# [How to complete this task]
Retype every entry exactly, character for character.

[Spatial reasoning data]

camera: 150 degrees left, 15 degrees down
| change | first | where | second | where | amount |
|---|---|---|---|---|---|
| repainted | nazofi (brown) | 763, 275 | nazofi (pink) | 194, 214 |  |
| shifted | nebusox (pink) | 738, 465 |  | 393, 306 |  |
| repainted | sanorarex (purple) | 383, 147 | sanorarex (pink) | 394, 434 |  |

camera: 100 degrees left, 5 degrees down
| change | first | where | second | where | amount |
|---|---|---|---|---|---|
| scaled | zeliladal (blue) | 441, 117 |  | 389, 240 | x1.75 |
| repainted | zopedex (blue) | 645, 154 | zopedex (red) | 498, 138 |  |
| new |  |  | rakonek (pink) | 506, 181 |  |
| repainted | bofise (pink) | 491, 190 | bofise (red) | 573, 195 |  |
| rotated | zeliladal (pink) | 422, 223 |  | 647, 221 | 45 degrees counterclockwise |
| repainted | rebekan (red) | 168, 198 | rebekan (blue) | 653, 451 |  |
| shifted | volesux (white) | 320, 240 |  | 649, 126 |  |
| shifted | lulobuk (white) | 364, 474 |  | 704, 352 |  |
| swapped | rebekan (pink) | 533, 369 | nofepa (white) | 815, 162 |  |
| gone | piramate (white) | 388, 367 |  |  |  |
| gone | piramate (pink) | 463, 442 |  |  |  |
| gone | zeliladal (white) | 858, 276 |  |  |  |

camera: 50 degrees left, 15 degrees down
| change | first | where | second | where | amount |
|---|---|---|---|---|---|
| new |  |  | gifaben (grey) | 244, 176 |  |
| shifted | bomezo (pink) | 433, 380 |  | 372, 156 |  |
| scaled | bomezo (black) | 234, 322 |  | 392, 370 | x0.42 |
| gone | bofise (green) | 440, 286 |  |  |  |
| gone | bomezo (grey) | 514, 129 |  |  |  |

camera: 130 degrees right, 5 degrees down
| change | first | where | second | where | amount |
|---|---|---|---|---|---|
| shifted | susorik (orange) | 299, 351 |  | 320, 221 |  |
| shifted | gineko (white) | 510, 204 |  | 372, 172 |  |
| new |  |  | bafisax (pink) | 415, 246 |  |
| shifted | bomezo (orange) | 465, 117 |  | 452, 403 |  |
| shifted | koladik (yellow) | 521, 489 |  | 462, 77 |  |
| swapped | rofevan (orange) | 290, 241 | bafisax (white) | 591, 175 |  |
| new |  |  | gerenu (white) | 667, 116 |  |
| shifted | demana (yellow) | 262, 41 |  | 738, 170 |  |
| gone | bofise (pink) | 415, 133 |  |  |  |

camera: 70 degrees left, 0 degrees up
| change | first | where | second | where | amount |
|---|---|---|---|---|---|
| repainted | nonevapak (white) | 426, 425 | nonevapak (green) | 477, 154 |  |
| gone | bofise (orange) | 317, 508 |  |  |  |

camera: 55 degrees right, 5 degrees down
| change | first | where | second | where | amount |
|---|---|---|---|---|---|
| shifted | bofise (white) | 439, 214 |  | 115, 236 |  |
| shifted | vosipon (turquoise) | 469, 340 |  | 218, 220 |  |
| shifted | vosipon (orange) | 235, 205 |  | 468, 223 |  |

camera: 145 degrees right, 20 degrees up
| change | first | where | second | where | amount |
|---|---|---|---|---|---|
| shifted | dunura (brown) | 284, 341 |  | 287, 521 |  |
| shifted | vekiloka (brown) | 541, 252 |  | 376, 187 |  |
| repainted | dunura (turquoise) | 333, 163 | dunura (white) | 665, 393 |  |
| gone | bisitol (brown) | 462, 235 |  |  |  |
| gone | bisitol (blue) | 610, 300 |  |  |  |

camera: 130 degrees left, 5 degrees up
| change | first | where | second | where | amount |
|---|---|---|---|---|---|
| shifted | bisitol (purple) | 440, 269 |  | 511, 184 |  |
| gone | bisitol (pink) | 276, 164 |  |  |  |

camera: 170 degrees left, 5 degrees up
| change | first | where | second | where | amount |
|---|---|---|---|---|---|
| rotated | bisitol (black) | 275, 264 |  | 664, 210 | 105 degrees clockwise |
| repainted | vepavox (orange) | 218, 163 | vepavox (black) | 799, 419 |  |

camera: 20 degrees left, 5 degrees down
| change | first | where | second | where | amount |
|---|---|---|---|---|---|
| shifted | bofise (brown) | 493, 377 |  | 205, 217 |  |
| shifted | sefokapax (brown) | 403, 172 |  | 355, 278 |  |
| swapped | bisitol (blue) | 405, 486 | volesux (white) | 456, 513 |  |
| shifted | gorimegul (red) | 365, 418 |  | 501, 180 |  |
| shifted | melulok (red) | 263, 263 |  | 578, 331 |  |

# [Answer for the task]
camera: 150 degrees left, 15 degrees down
| change | first | where | second | where | amount |
|---|---|---|---|---|---|
| repainted | nazofi (brown) | 763, 275 | nazofi (pink) | 194, 214 |  |
| shifted | nebusox (pink) | 738, 465 |  | 393, 306 |  |
| repainted | sanorarex (purple) | 383, 147 | sanorarex (pink) | 394, 434 |  |

camera: 100 degrees left, 5 degrees down
| change | first | where | second | where | amount |
|---|---|---|---|---|---|
| scaled | zeliladal (blue) | 441, 117 |  | 389, 240 | x1.75 |
| repainted | zopedex (blue) | 645, 154 | zopedex (red) | 498, 138 |  |
| new |  |  | rakonek (pink) | 506, 181 |  |
| repainted | bofise (pink) | 491, 190 | bofise (red) | 573, 195 |  |
| rotated | zeliladal (pink) | 422, 223 |  | 647, 221 | 45 degrees counterclockwise |
| repainted | rebekan (red) | 168, 198 | rebekan (blue) | 653, 451 |  |
| shifted | volesux (white) | 320, 240 |  | 649, 126 |  |
| shifted | lulobuk (white) | 364, 474 |  | 704, 352 |  |
| swapped | rebekan (pink) | 533, 369 | nofepa (white) | 815, 162 |  |
| gone | piramate (white) | 388, 367 |  |  |  |
| gone | piramate (pink) | 463, 442 |  |  |  |
| gone | zeliladal (white) | 858, 276 |  |  |  |

camera: 50 degrees left, 15 degrees down
| change | first | where | second | where | amount |
|---|---|---|---|---|---|
| new |  |  | gifaben (grey) | 244, 176 |  |
| shifted | bomezo (pink) | 433, 380 |  | 372, 156 |  |
| scaled | bomezo (black) | 234, 322 |  | 392, 370 | x0.42 |
| gone | bofise (green) | 440, 286 |  |  |  |
| gone | bomezo (grey) | 514, 129 |  |  |  |

camera: 130 degrees right, 5 degrees down
| change | first | where | second | where | amount |
|---|---|---|---|---|---|
| shifted | susorik (orange) | 299, 351 |  | 320, 221 |  |
| shifted | gineko (white) | 510, 204 |  | 372, 172 |  |
| new |  |  | bafisax (pink) | 415, 246 |  |
| shifted | bomezo (orange) | 465, 117 |  | 452, 403 |  |
| shifted | koladik (yellow) | 521, 489 |  | 462, 77 |  |
| swapped | rofevan (orange) | 290, 241 | bafisax (white) | 591, 175 |  |
| new |  |  | gerenu (white) | 667, 116 |  |
| shifted | demana (yellow) | 262, 41 |  | 738, 170 |  |
| gone | bofise (pink) | 415, 133 |  |  |  |

camera: 70 degrees left, 0 degrees up
| change | first | where | second | where | amount |
|---|---|---|---|---|---|
| repainted | nonevapak (white) | 426, 425 | nonevapak (green) | 477, 154 |  |
| gone | bofise (orange) | 317, 508 |  |  |  |

camera: 55 degrees right, 5 degrees down
| change | first | where | second | where | amount |
|---|---|---|---|---|---|
| shifted | bofise (white) | 439, 214 |  | 115, 236 |  |
| shifted | vosipon (turquoise) | 469, 340 |  | 218, 220 |  |
| shifted | vosipon (orange) | 235, 205 |  | 468, 223 |  |

camera: 145 degrees right, 20 degrees up
| change | first | where | second | where | amount |
|---|---|---|---|---|---|
| shifted | dunura (brown) | 284, 341 |  | 287, 521 |  |
| shifted | vekiloka (brown) | 541, 252 |  | 376, 187 |  |
| repainted | dunura (turquoise) | 333, 163 | dunura (white) | 665, 393 |  |
| gone | bisitol (brown) | 462, 235 |  |  |  |
| gone | bisitol (blue) | 610, 300 |  |  |  |

camera: 130 degrees left, 5 degrees up
| change | first | where | second | where | amount |
|---|---|---|---|---|---|
| shifted | bisitol (purple) | 440, 269 |  | 511, 184 |  |
| gone | bisitol (pink) | 276, 164 |  |  |  |

camera: 170 degrees left, 5 degrees up
| change | first | where | second | where | amount |
|---|---|---|---|---|---|
| rotated | bisitol (black) | 275, 264 |  | 664, 210 | 105 degrees clockwise |
| repainted | vepavox (orange) | 218, 163 | vepavox (black) | 799, 419 |  |

camera: 20 degrees left, 5 degrees down
| change | first | where | second | where | amount |
|---|---|---|---|---|---|
| shifted | bofise (brown) | 493, 377 |  | 205, 217 |  |
| shifted | sefokapax (brown) | 403, 172 |  | 355, 278 |  |
| swapped | bisitol (blue) | 405, 486 | volesux (white) | 456, 513 |  |
| shifted | gorimegul (red) | 365, 418 |  | 501, 180 |  |
| shifted | melulok (red) | 263, 263 |  | 578, 331 |  |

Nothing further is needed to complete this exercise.